__EXERCISE PROMPT__: Starting at the line with "R1: 510k (+15V, N017) -> 510k (N011, N017)" and going on through the line with "V1: 9V (plus", reproduce each line in the records below exactly and nothing more.

__SUPPLIED ENTRIES__:
==================================================

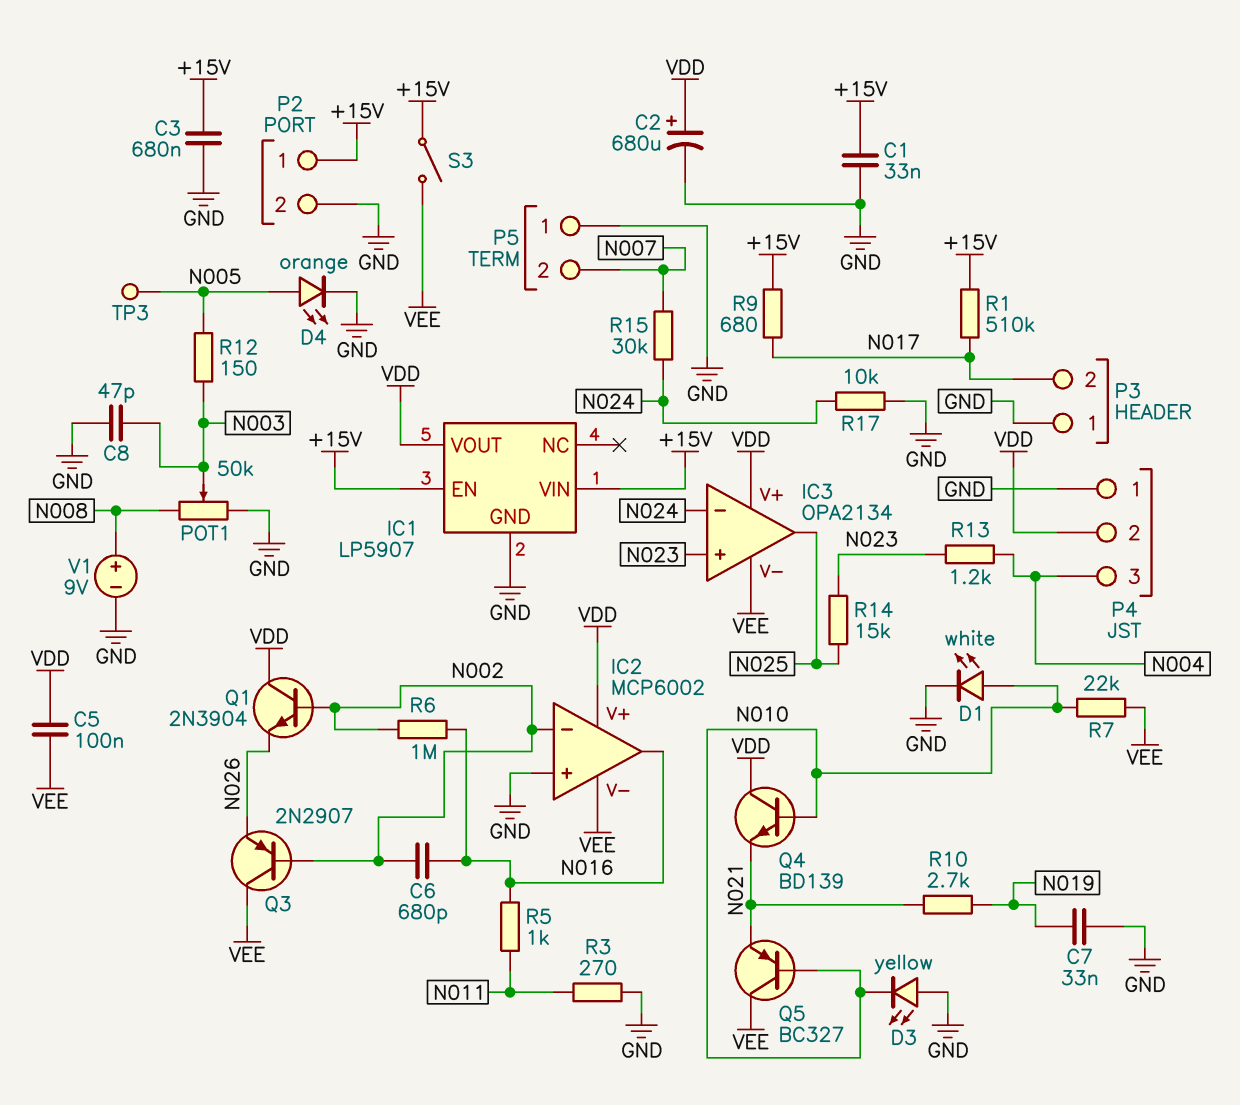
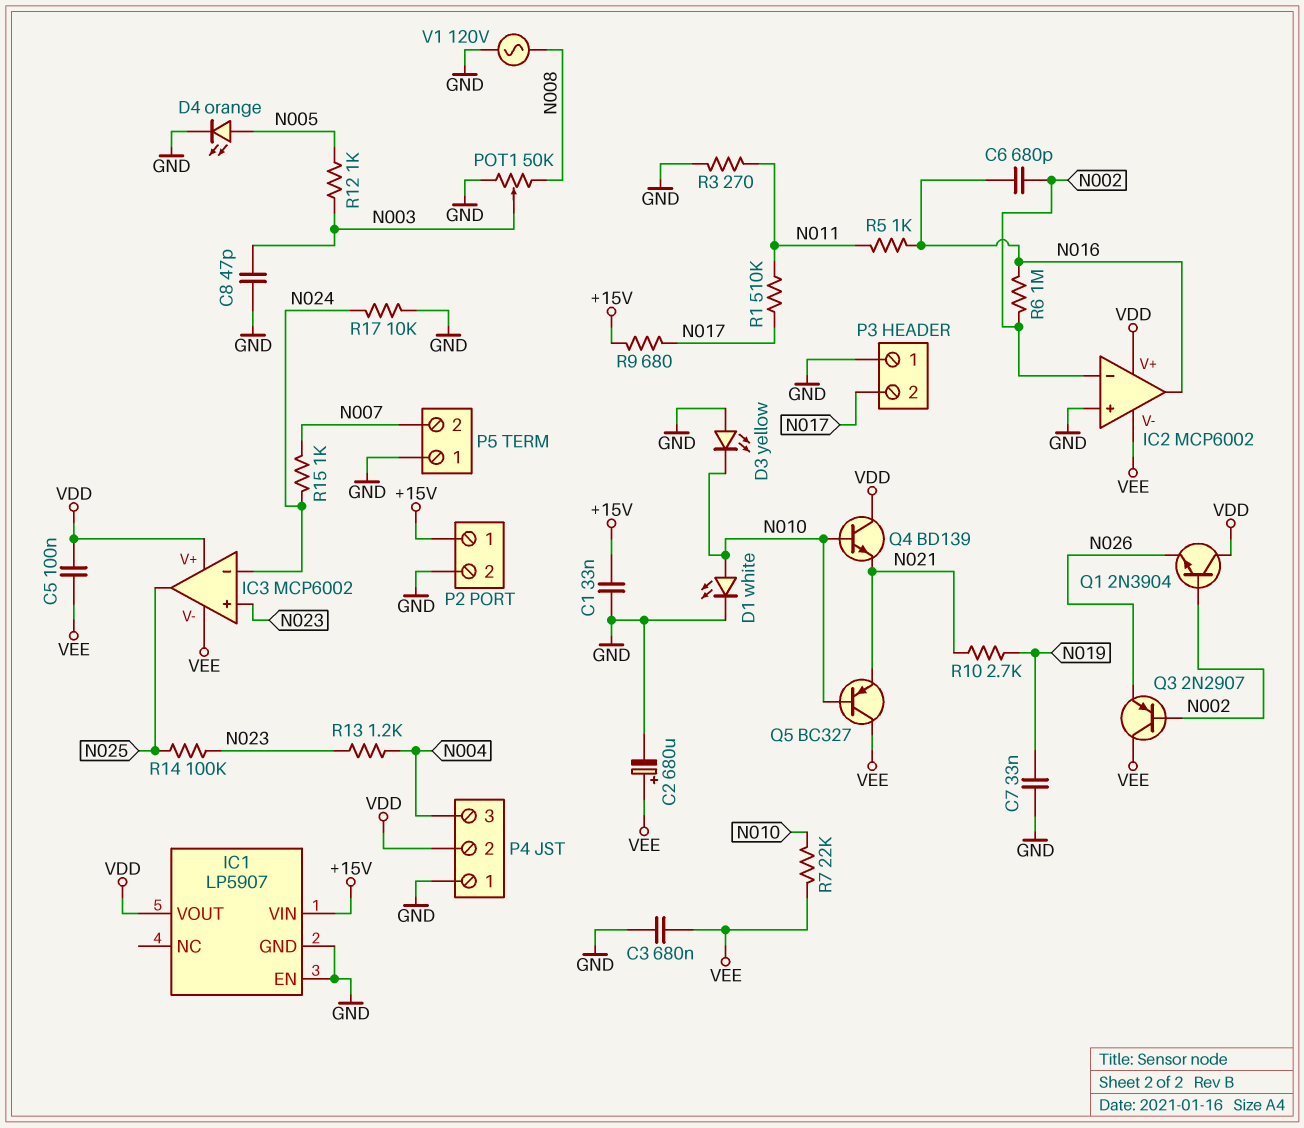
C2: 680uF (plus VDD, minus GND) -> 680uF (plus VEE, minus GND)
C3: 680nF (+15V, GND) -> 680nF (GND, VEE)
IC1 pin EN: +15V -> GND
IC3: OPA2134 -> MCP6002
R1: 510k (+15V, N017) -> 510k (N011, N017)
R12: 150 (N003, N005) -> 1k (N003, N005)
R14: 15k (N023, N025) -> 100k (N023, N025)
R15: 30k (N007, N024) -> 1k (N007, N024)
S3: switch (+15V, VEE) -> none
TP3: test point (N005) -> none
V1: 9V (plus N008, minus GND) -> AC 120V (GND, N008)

==================================================

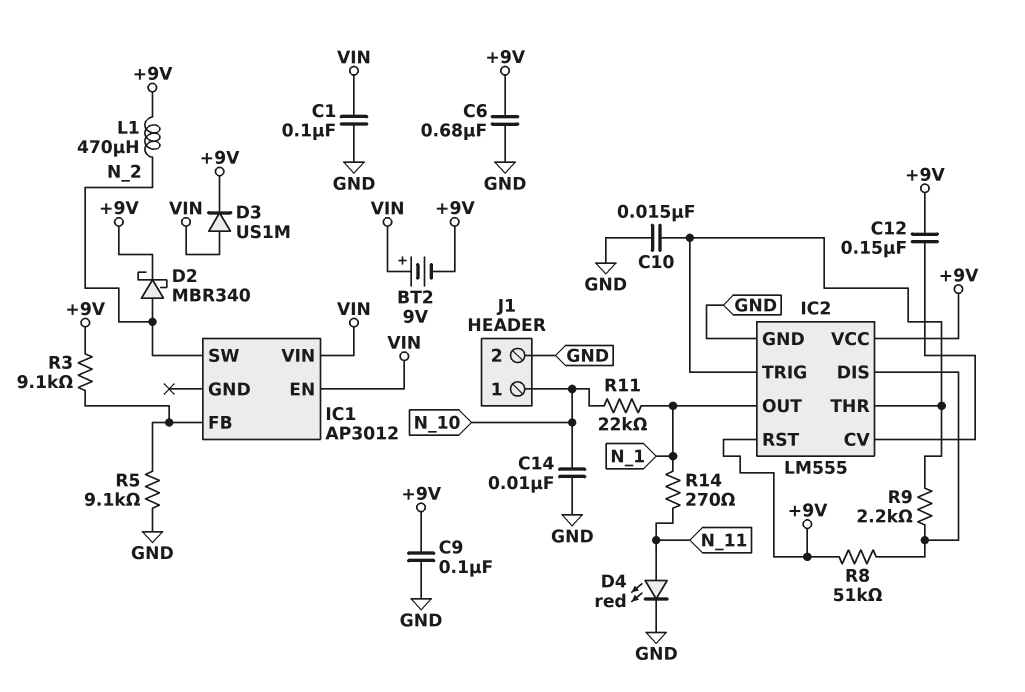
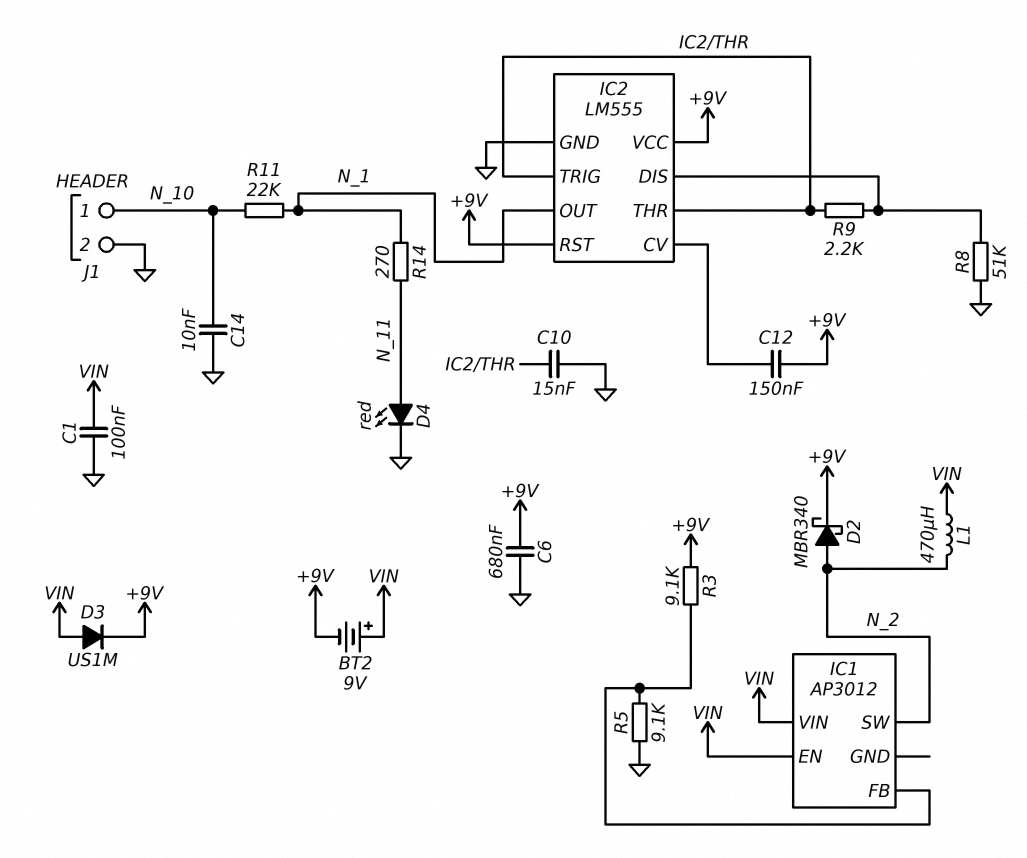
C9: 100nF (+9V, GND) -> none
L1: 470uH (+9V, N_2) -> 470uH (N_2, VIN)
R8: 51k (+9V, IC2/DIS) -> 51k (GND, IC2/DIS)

==================================================

__COMPLETED EXERCISE__:
R1: 510k (+15V, N017) -> 510k (N011, N017)
R12: 150 (N003, N005) -> 1k (N003, N005)
R14: 15k (N023, N025) -> 100k (N023, N025)
R15: 30k (N007, N024) -> 1k (N007, N024)
S3: switch (+15V, VEE) -> none
TP3: test point (N005) -> none
V1: 9V (plus N008, minus GND) -> AC 120V (GND, N008)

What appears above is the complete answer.